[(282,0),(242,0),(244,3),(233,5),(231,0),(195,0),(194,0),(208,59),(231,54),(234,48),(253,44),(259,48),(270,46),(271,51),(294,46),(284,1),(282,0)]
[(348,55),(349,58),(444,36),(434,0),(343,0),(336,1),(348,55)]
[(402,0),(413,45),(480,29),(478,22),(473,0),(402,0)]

---

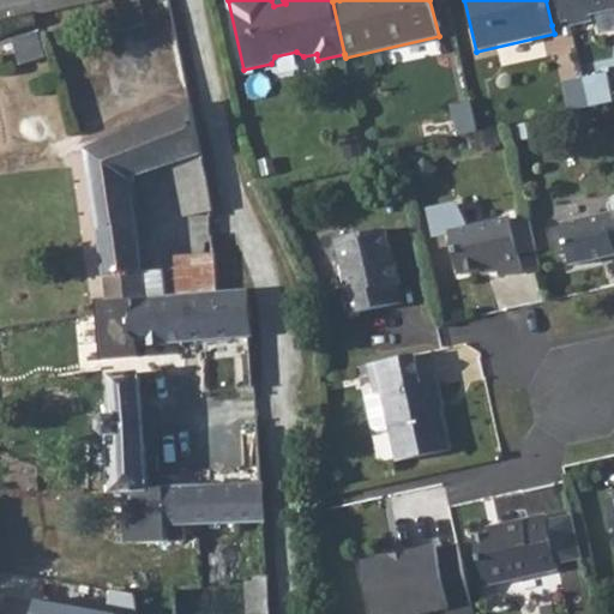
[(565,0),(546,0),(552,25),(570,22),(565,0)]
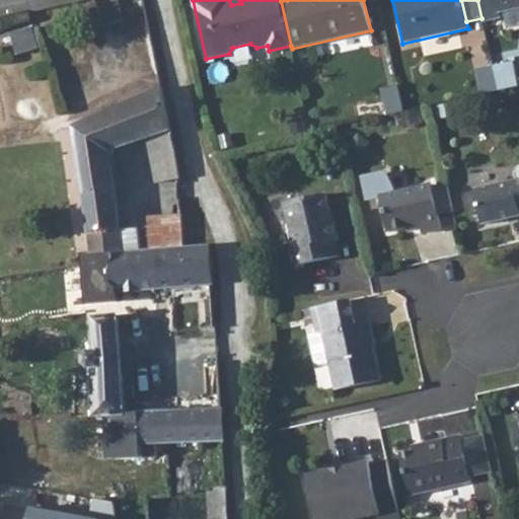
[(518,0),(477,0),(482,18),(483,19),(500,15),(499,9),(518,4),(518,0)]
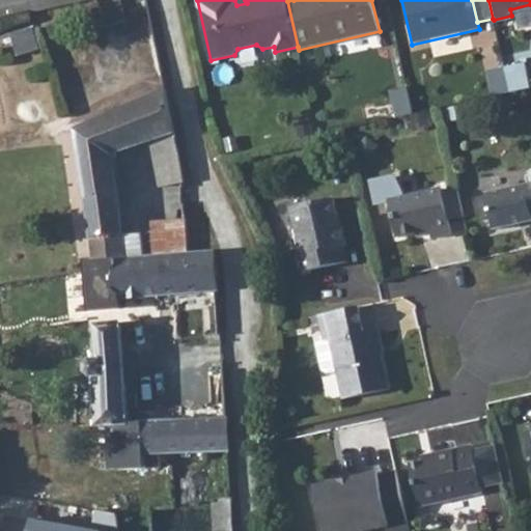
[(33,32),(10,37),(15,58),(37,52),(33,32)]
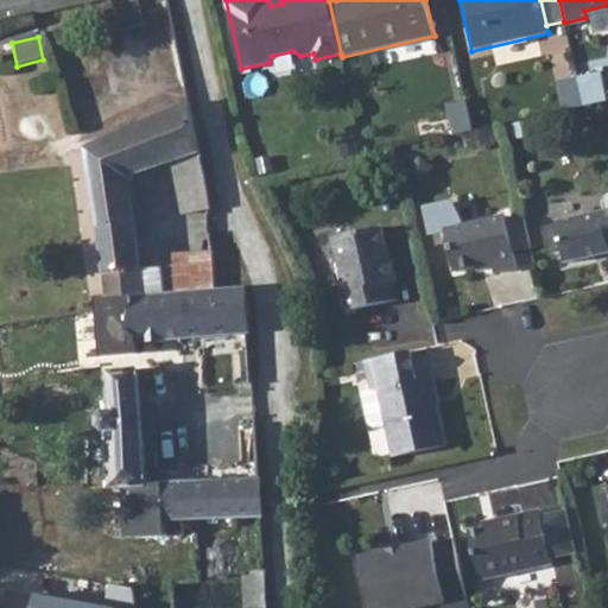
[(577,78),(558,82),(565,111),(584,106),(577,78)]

---

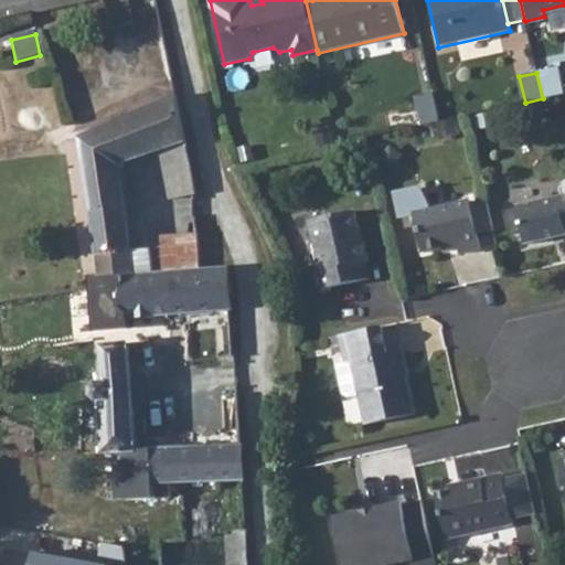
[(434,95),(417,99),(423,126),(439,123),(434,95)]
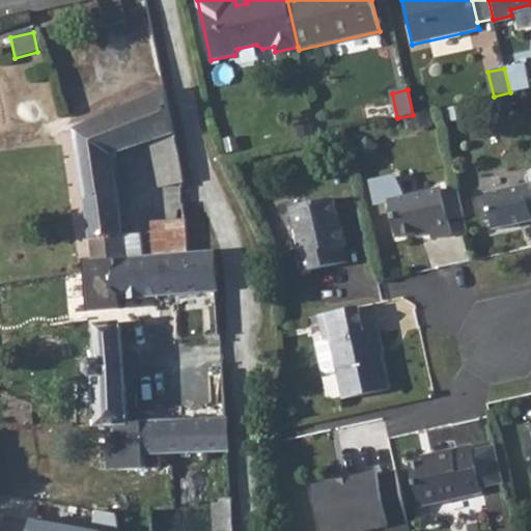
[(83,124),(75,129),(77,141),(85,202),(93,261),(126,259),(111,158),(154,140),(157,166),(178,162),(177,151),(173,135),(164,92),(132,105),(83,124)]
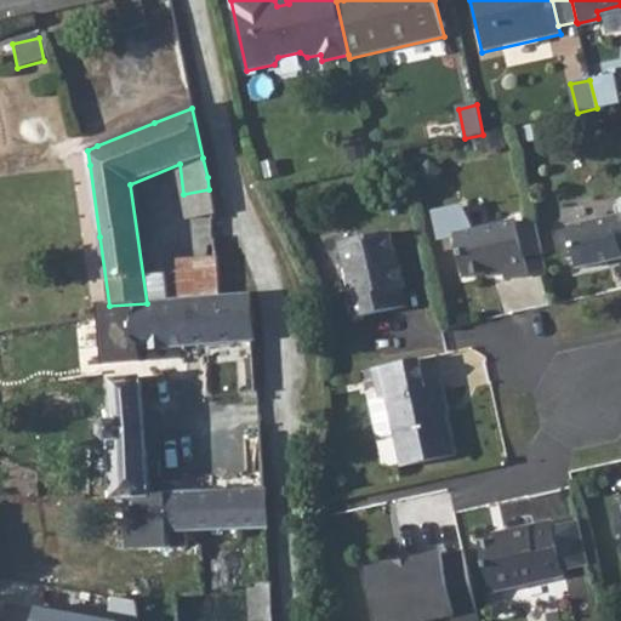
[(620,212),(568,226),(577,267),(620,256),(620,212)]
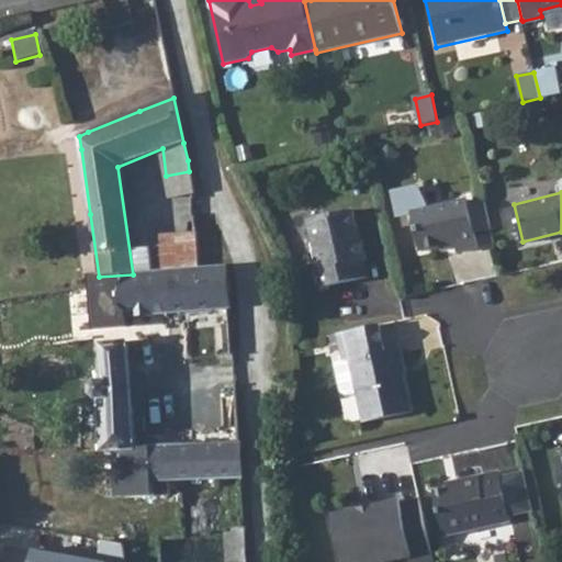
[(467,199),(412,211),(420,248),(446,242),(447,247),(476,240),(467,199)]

---

What this task involves – Starting at the line containing "[(33,32),(10,37),(15,58),(37,52),(33,32)]" and stopping at the line containing "[(577,78),(558,82),(565,111),(584,106),(577,78)]", output every line above exactly, both ends included, with pictures omitted.

Result –
[(33,32),(10,37),(15,58),(37,52),(33,32)]
[(577,78),(558,82),(565,111),(584,106),(577,78)]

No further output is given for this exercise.